Reproduce the listing in its entirety. Do not reproduce the pictures.

■ **Supplied information**

==============================

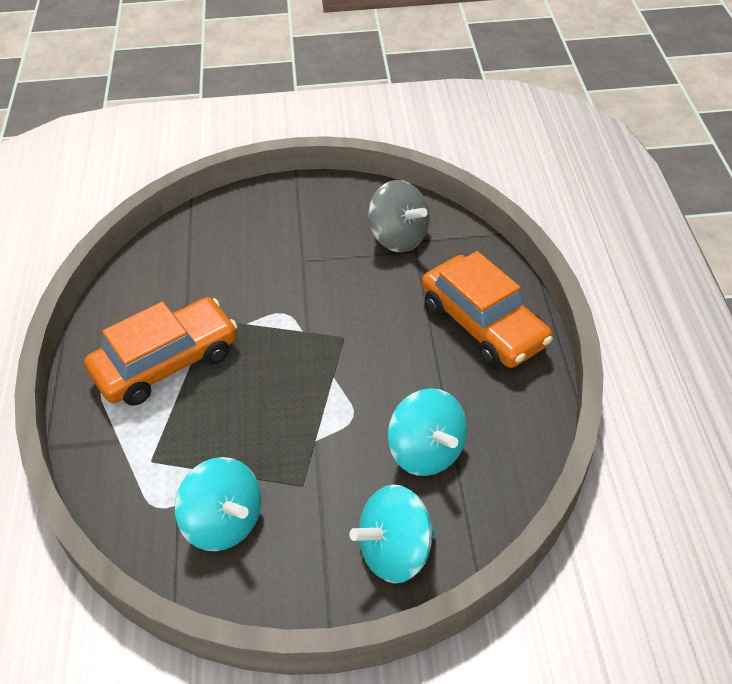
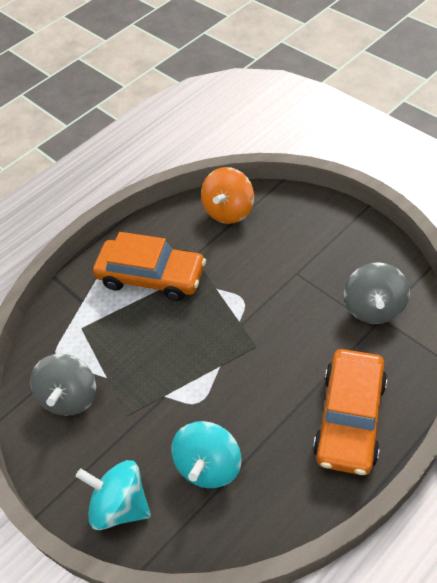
camera: 55 degrees right, 5 degrees up
(171, 256) = (229, 211): none -> orange spinning top
(224, 522) = (70, 396): turquoise spinning top -> grey spinning top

==============================

■ **Result**
camera: 55 degrees right, 5 degrees up
(171, 256) = (229, 211): none -> orange spinning top
(224, 522) = (70, 396): turquoise spinning top -> grey spinning top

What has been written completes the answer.